◆ **Problem description**
Your reply should be made up of every line in the records below that holds the string "white".

◆ **Stored data**

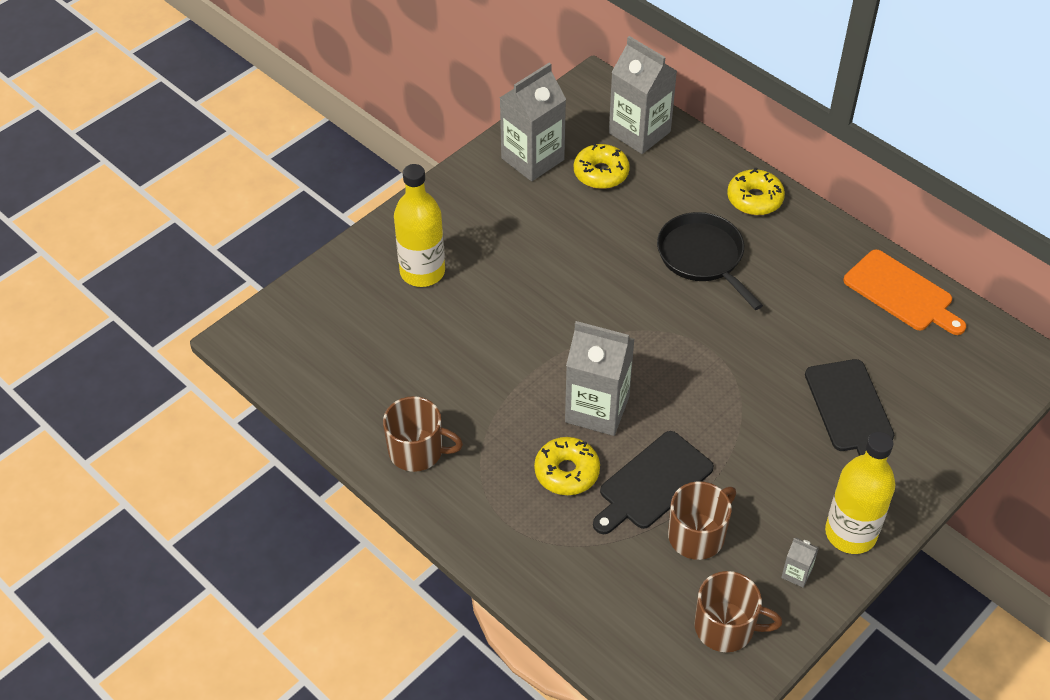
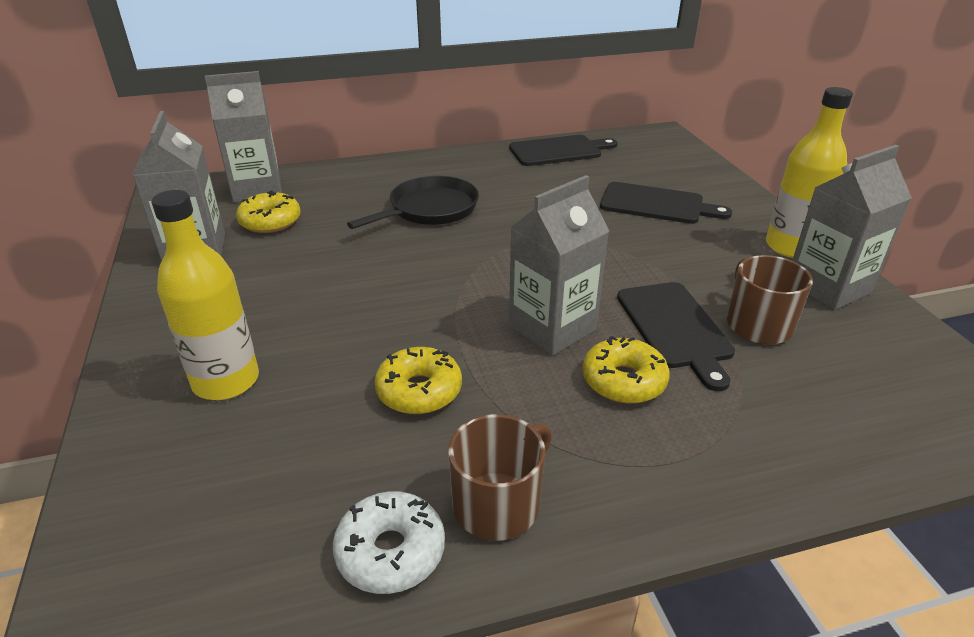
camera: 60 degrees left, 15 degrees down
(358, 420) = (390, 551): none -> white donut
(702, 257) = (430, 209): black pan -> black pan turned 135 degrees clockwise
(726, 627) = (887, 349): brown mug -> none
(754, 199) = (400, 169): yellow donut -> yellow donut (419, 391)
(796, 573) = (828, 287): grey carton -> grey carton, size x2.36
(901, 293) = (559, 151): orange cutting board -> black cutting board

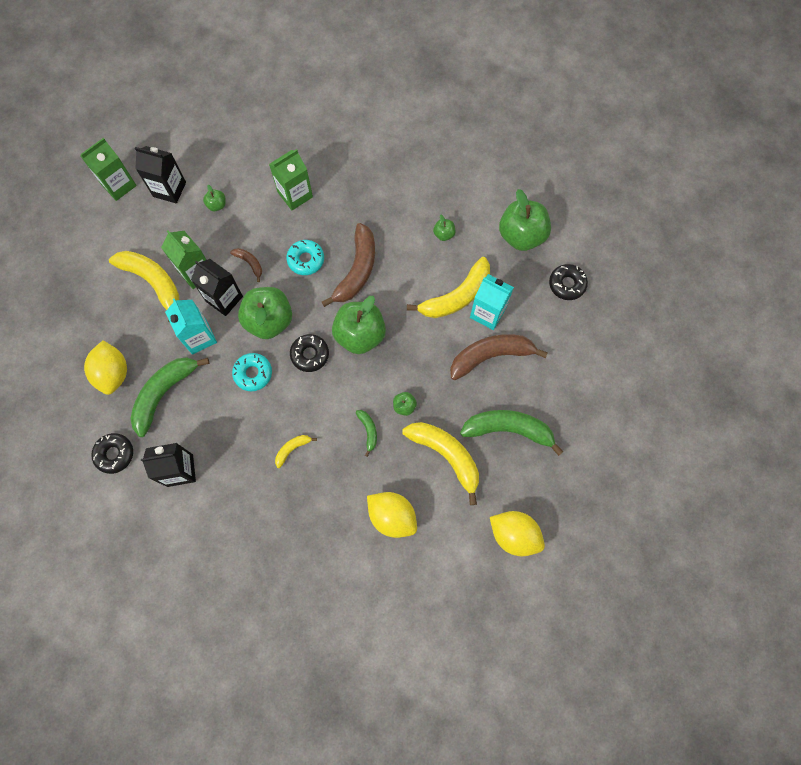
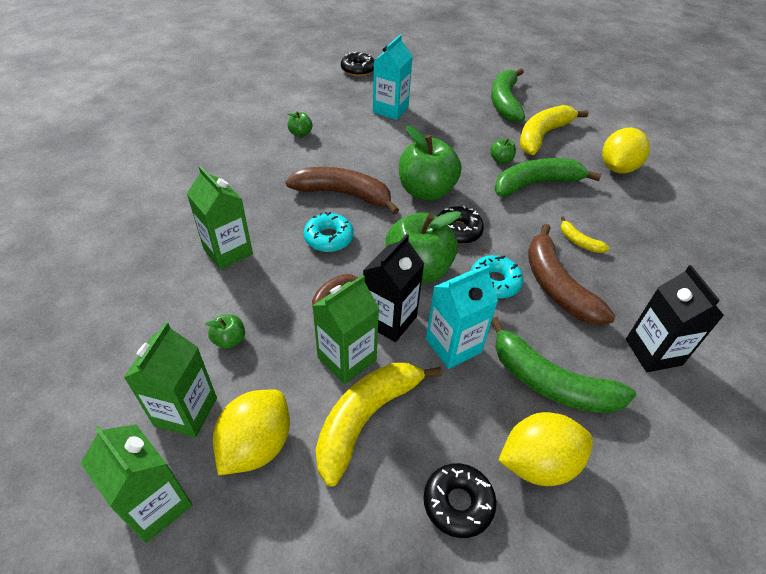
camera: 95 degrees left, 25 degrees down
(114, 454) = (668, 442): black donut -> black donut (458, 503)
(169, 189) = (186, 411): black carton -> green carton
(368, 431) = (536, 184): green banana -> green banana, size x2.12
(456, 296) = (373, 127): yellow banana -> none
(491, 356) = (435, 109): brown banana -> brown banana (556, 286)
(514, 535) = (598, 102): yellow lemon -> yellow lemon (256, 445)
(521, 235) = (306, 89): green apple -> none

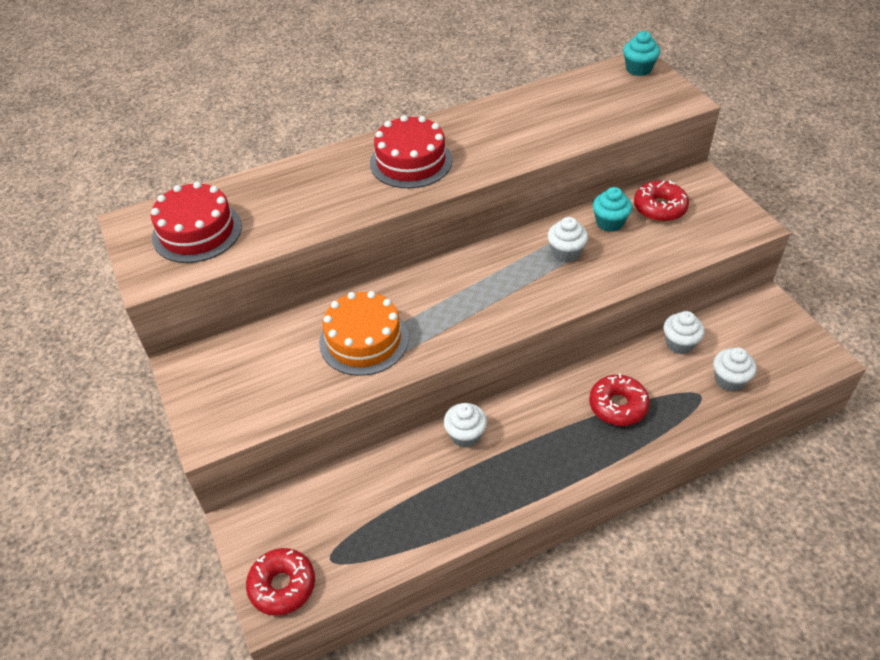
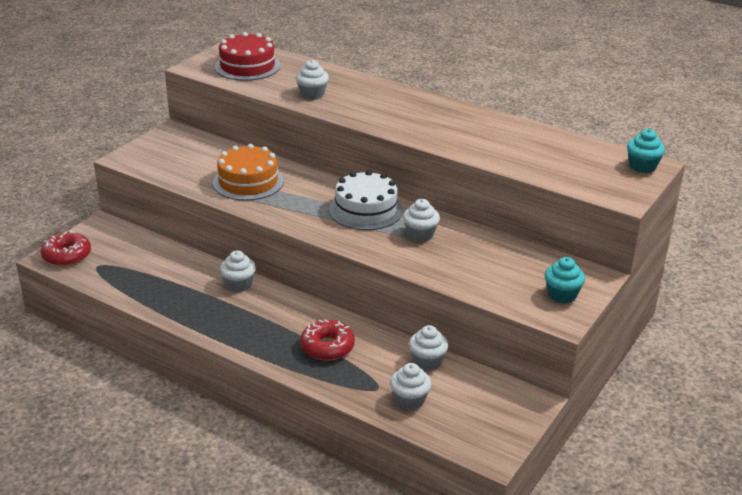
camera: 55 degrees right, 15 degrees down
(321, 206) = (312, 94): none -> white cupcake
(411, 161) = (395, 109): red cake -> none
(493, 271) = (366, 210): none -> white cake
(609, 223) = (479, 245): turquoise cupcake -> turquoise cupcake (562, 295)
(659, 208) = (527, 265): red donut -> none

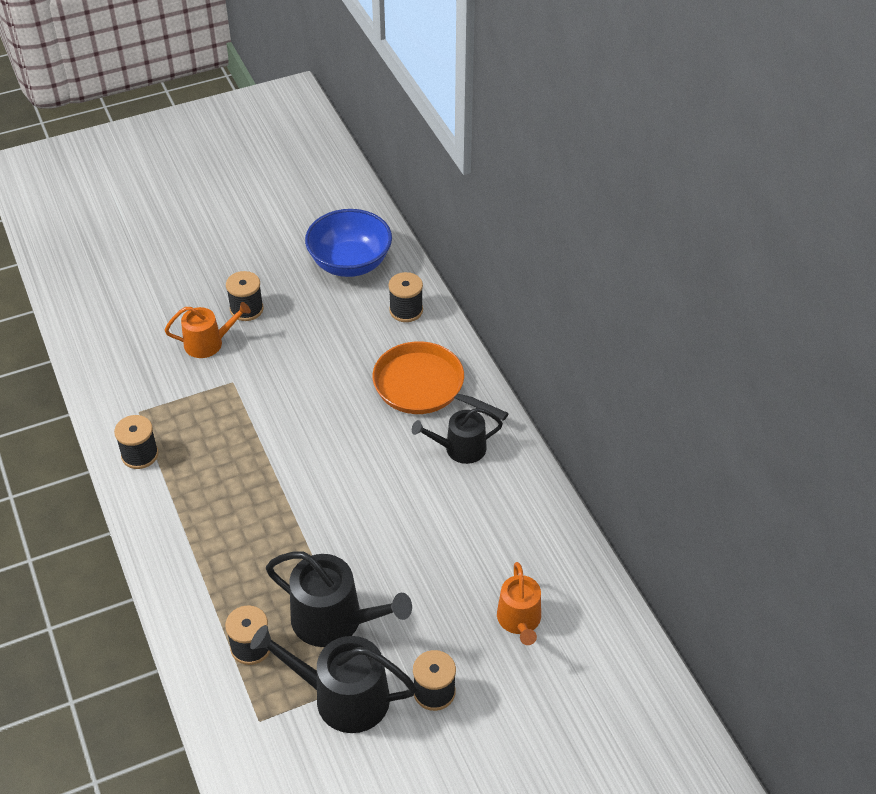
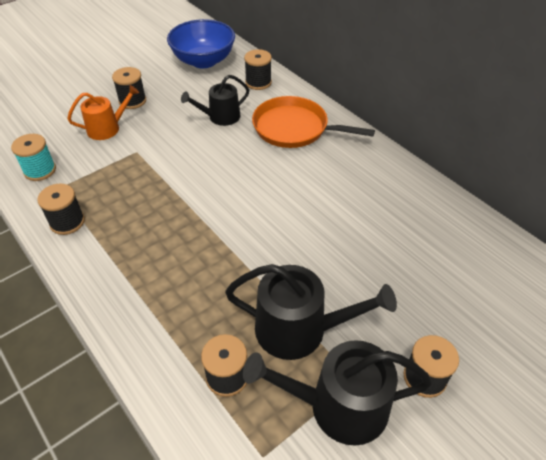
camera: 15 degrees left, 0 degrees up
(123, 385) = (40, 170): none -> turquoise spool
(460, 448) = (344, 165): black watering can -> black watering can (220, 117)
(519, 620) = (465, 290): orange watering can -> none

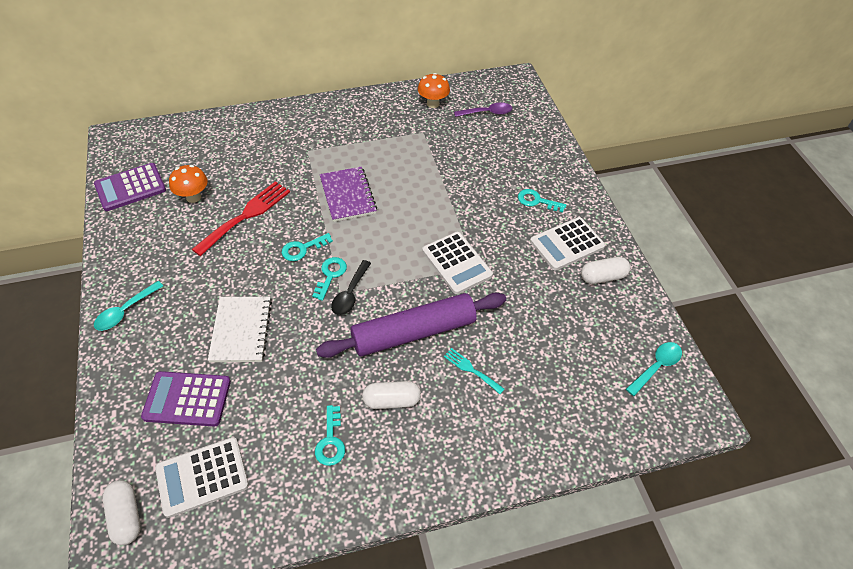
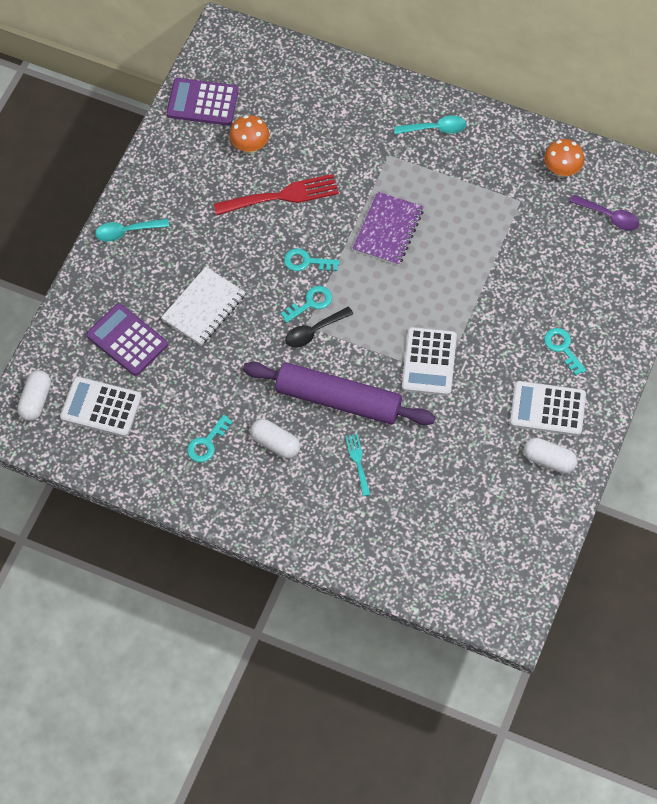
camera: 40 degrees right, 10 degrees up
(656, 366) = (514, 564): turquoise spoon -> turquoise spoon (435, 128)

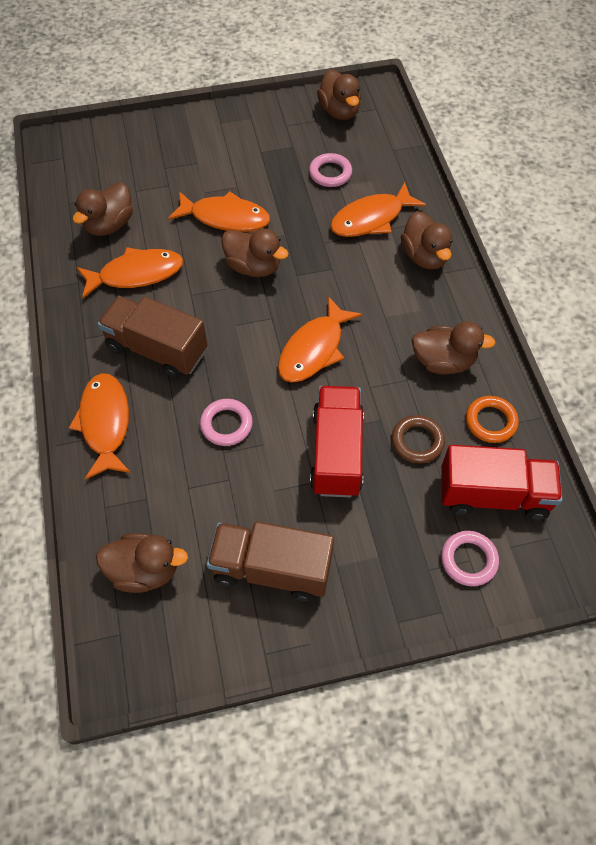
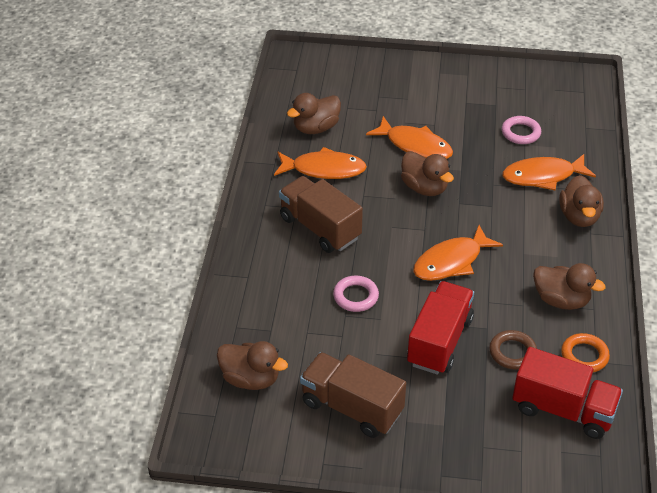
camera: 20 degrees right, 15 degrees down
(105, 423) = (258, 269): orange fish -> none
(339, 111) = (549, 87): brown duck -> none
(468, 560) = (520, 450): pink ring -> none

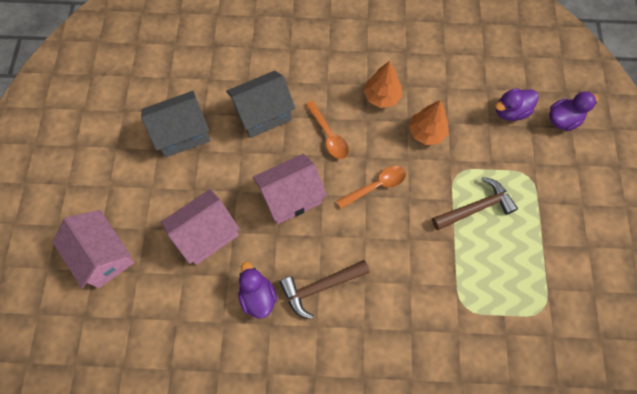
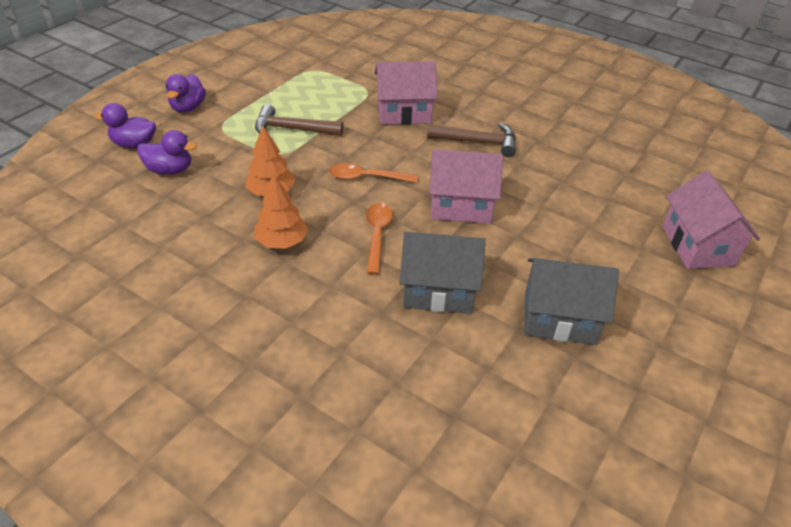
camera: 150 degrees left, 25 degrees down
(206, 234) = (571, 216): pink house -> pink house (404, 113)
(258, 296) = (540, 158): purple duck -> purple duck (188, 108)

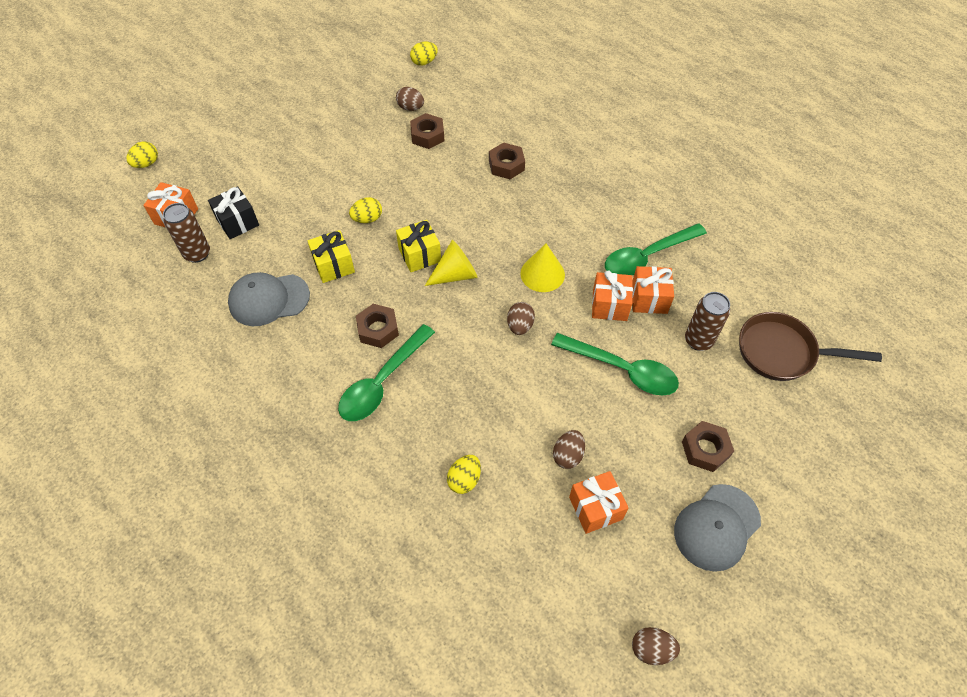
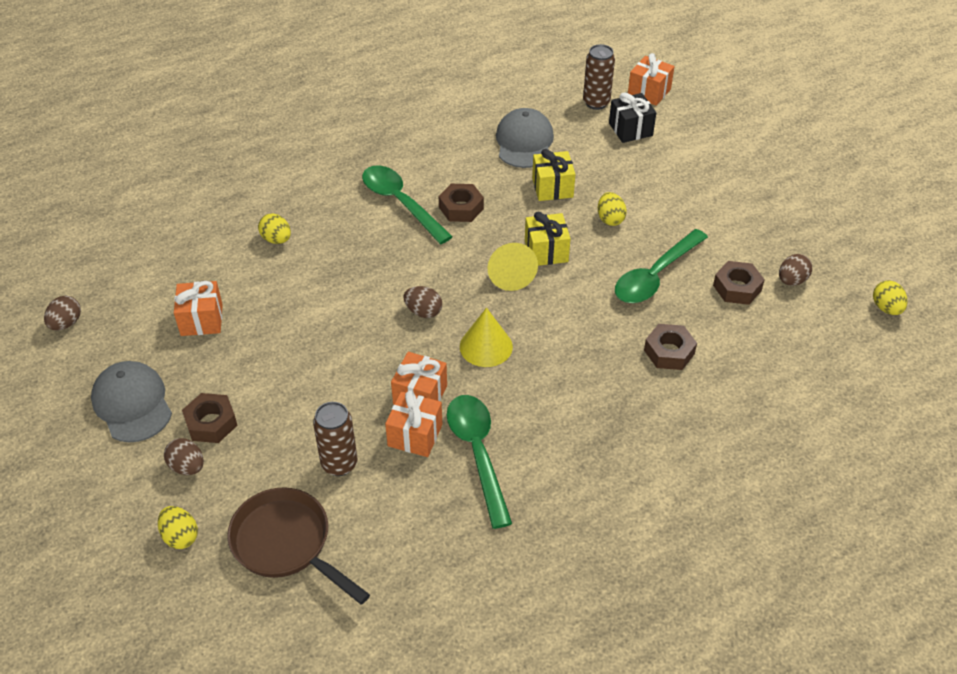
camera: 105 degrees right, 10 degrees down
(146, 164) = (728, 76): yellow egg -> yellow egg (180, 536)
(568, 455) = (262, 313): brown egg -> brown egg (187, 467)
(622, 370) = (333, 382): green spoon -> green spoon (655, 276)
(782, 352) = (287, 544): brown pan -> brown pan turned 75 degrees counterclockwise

◆ **Task solution**
(358, 420) = (390, 551): none -> white donut
(321, 206) = (312, 94): none -> white cupcake
(493, 271) = (366, 210): none -> white cake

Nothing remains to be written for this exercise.